* The task *
Where in the records does the word "semicircle" occur? Copy each line in which it does.

+++ Data for review +++

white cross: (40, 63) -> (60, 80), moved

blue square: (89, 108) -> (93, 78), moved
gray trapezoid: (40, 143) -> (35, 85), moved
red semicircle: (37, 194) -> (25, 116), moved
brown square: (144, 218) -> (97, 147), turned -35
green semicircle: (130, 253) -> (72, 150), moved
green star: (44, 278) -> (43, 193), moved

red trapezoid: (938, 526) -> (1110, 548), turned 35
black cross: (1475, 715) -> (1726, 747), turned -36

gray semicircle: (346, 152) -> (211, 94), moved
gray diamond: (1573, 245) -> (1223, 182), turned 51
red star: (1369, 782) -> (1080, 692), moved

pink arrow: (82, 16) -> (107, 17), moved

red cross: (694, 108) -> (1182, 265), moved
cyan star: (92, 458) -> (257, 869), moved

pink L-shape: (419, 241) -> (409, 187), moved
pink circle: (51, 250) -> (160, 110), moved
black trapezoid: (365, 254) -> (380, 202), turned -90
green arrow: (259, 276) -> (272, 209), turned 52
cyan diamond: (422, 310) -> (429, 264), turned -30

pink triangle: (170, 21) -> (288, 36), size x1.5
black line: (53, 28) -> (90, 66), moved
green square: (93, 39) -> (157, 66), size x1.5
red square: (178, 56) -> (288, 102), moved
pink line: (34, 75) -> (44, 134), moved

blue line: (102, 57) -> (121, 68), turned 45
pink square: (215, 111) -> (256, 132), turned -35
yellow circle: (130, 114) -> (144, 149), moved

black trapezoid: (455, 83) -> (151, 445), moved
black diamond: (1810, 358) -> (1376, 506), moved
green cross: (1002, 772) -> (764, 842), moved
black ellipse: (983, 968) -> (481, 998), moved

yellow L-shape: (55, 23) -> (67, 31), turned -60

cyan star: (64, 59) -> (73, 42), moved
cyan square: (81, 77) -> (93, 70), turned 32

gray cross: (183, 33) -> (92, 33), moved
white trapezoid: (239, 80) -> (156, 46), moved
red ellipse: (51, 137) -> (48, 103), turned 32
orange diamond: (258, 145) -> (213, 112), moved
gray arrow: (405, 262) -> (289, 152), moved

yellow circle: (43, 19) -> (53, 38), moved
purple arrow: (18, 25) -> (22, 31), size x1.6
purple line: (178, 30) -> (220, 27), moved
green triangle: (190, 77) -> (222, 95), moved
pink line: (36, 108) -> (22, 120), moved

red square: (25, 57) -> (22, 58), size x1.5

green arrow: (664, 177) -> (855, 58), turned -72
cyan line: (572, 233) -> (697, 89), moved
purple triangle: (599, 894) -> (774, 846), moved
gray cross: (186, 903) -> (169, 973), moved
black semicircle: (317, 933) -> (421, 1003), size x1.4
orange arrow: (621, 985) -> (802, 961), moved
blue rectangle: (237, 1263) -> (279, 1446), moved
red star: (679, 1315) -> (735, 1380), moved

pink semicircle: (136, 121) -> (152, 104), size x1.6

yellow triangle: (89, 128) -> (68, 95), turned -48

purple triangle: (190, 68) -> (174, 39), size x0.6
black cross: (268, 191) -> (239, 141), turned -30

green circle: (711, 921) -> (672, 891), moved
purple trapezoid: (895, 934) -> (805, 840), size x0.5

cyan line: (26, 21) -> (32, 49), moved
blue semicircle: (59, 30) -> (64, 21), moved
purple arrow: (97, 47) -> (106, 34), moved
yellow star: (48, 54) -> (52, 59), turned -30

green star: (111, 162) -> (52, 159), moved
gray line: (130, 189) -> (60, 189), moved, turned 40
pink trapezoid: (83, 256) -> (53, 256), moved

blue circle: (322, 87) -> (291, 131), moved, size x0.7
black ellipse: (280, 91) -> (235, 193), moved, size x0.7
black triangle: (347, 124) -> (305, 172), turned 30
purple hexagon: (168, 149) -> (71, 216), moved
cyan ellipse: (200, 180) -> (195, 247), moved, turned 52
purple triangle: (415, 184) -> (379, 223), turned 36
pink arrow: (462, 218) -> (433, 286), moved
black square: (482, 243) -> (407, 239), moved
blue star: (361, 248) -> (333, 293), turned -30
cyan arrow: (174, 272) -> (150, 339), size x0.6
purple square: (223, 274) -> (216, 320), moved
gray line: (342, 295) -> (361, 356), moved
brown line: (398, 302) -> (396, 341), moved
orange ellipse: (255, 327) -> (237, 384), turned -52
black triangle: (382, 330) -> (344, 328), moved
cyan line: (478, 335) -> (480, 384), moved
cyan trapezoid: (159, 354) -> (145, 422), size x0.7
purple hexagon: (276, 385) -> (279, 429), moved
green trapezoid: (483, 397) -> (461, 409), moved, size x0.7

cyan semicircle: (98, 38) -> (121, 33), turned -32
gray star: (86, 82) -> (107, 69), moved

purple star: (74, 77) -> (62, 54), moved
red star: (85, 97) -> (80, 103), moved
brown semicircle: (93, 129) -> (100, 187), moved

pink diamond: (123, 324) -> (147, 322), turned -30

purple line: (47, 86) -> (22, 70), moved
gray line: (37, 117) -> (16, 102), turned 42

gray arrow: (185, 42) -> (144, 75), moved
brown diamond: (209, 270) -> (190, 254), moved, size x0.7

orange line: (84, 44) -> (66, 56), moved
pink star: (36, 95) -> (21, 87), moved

+++

* Result of the task *
red semicircle: (37, 194) -> (25, 116), moved
green semicircle: (130, 253) -> (72, 150), moved
gray semicircle: (346, 152) -> (211, 94), moved
black semicircle: (317, 933) -> (421, 1003), size x1.4
pink semicircle: (136, 121) -> (152, 104), size x1.6
blue semicircle: (59, 30) -> (64, 21), moved
cyan semicircle: (98, 38) -> (121, 33), turned -32
brown semicircle: (93, 129) -> (100, 187), moved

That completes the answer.